Assignment: Among the lines below, copy exactly those from the one with "move,Taschenrechner [grün],[259 241" through the one with "insert,,,Pokal [braun],[405 148", counting both ends.

-- Data shown follows --

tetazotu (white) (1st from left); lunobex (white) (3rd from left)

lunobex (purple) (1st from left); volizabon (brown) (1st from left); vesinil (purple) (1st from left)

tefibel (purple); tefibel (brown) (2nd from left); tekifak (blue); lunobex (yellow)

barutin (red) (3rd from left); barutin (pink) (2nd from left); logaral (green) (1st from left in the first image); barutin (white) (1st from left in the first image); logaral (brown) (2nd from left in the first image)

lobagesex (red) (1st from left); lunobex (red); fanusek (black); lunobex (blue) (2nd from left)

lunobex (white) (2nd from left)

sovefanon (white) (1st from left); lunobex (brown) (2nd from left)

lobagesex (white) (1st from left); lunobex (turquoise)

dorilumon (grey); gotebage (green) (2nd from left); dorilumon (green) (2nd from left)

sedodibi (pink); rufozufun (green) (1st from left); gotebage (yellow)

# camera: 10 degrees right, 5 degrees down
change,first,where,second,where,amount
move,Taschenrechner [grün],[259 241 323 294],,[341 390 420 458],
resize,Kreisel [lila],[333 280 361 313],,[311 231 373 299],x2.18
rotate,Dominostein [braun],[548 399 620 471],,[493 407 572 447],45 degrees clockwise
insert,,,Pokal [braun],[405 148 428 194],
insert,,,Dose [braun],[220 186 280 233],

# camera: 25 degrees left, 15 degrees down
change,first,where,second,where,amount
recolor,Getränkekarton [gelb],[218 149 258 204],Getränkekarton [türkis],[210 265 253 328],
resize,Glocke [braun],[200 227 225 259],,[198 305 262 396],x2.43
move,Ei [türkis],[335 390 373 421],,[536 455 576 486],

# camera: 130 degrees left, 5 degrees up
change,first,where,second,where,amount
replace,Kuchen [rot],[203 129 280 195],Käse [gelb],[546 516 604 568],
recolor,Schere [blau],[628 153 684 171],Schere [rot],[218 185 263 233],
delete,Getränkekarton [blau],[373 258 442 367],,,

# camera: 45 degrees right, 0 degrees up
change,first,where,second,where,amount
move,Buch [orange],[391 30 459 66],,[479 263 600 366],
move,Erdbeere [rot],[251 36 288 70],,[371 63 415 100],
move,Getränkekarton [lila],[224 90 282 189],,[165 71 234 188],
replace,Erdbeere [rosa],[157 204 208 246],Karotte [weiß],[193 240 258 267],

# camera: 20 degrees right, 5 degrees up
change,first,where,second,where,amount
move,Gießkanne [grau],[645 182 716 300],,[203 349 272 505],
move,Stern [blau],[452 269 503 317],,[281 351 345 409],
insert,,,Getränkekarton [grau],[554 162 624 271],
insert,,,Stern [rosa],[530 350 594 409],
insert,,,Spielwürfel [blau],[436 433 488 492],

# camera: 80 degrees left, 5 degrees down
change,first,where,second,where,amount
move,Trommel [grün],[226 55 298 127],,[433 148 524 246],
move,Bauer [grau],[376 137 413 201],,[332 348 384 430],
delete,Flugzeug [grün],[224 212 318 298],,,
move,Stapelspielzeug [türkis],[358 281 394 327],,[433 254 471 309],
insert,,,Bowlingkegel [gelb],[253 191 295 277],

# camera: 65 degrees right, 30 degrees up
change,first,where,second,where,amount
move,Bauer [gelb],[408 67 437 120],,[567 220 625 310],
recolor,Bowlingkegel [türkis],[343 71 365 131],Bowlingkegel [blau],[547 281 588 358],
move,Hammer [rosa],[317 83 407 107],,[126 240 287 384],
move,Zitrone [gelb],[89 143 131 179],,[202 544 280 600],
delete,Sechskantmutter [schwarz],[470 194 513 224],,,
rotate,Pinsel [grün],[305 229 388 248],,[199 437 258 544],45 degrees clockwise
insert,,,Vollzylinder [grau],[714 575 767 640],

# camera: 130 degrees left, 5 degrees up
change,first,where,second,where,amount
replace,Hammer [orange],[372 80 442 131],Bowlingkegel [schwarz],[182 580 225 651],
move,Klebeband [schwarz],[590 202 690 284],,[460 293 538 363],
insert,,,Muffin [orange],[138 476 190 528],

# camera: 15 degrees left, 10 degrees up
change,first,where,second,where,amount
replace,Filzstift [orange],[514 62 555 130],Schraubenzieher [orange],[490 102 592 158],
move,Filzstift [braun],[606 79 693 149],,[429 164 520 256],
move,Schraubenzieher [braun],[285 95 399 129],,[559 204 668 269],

-- Data shown concluded --

Solution to this exercise:
move,Taschenrechner [grün],[259 241 323 294],,[341 390 420 458],
resize,Kreisel [lila],[333 280 361 313],,[311 231 373 299],x2.18
rotate,Dominostein [braun],[548 399 620 471],,[493 407 572 447],45 degrees clockwise
insert,,,Pokal [braun],[405 148 428 194],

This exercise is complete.